# [Given instruction]
Please reproduce every line of the entries below word for word, leaving out the pictures.

===== Records shown =====

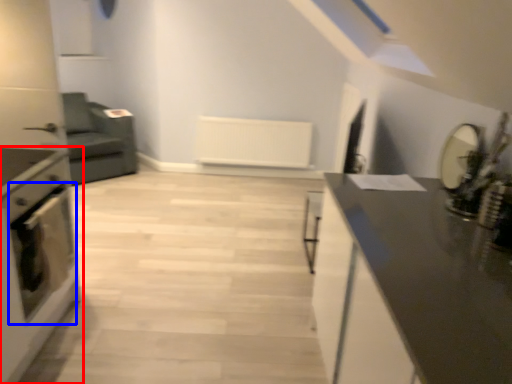
Question: Which point is further to the camera, home appliance (highlighted by a red box) or oven (highlighted by a blue box)?

Choices:
 (A) home appliance
 (B) oven

Answer: (B)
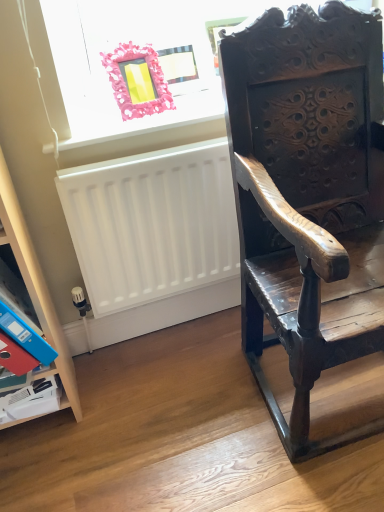
You are a GUI agent. You are given a task and a screenshot of the screen. Output one action in this format:
    pyautogui.click(x=<x>, y=<y>)
    Task: Click on the vacant space that is in between wooden shelf at lower left and white matte radiator at lower left
    
    Given the screenshot: What is the action you would take?
    pyautogui.click(x=142, y=367)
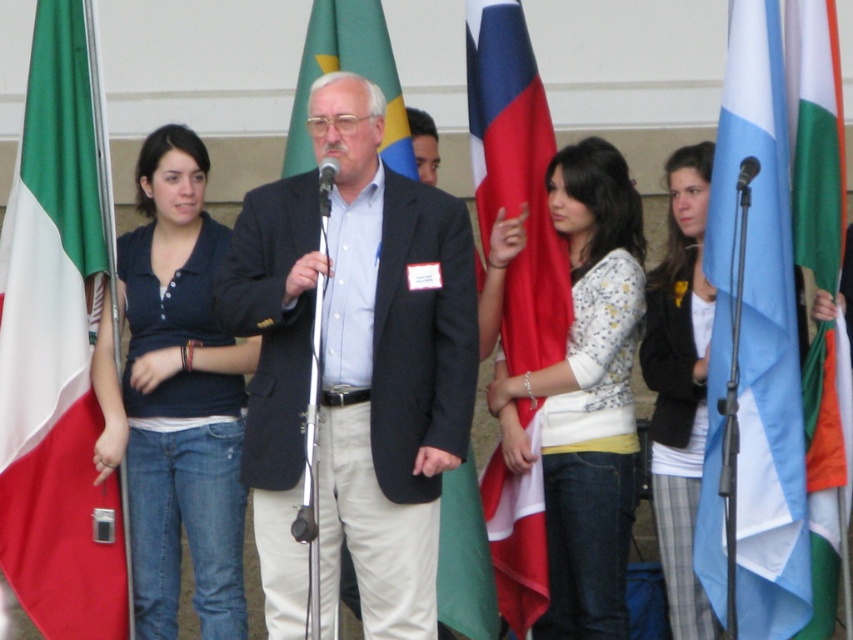
From the picture: You are attending a formal event and notice two flags displayed in the background. The red fabric flag at center and the green fabric flag at center. Which flag is positioned to the right of the other?

The red fabric flag at center is to the right of the green fabric flag at center.

You are a photographer at the event. You need to capture a photo of the dark gray suit at center and the metallic silver microphone at center. Which object is closer to the camera based on their positions?

The dark gray suit at center is positioned under the metallic silver microphone at center, meaning the microphone is closer to the camera than the suit.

=====

# [Written response]
Question: Which point is further to the camera, home appliance (highlighted by a red box) or oven (highlighted by a blue box)?

Choices:
 (A) home appliance
 (B) oven

Answer: (B)
You are a GUI agent. You are given a task and a screenshot of the screen. Output one action in this format:
    pyautogui.click(x=<x>, y=<y>)
    Task: Click on the vacant space that is in between wooden shelf at lower left and white matte radiator at lower left
    
    Given the screenshot: What is the action you would take?
    pyautogui.click(x=142, y=367)
From the picture: You are attending a formal event and notice two flags displayed in the background. The red fabric flag at center and the green fabric flag at center. Which flag is positioned to the right of the other?

The red fabric flag at center is to the right of the green fabric flag at center.

You are a photographer at the event. You need to capture a photo of the dark gray suit at center and the metallic silver microphone at center. Which object is closer to the camera based on their positions?

The dark gray suit at center is positioned under the metallic silver microphone at center, meaning the microphone is closer to the camera than the suit.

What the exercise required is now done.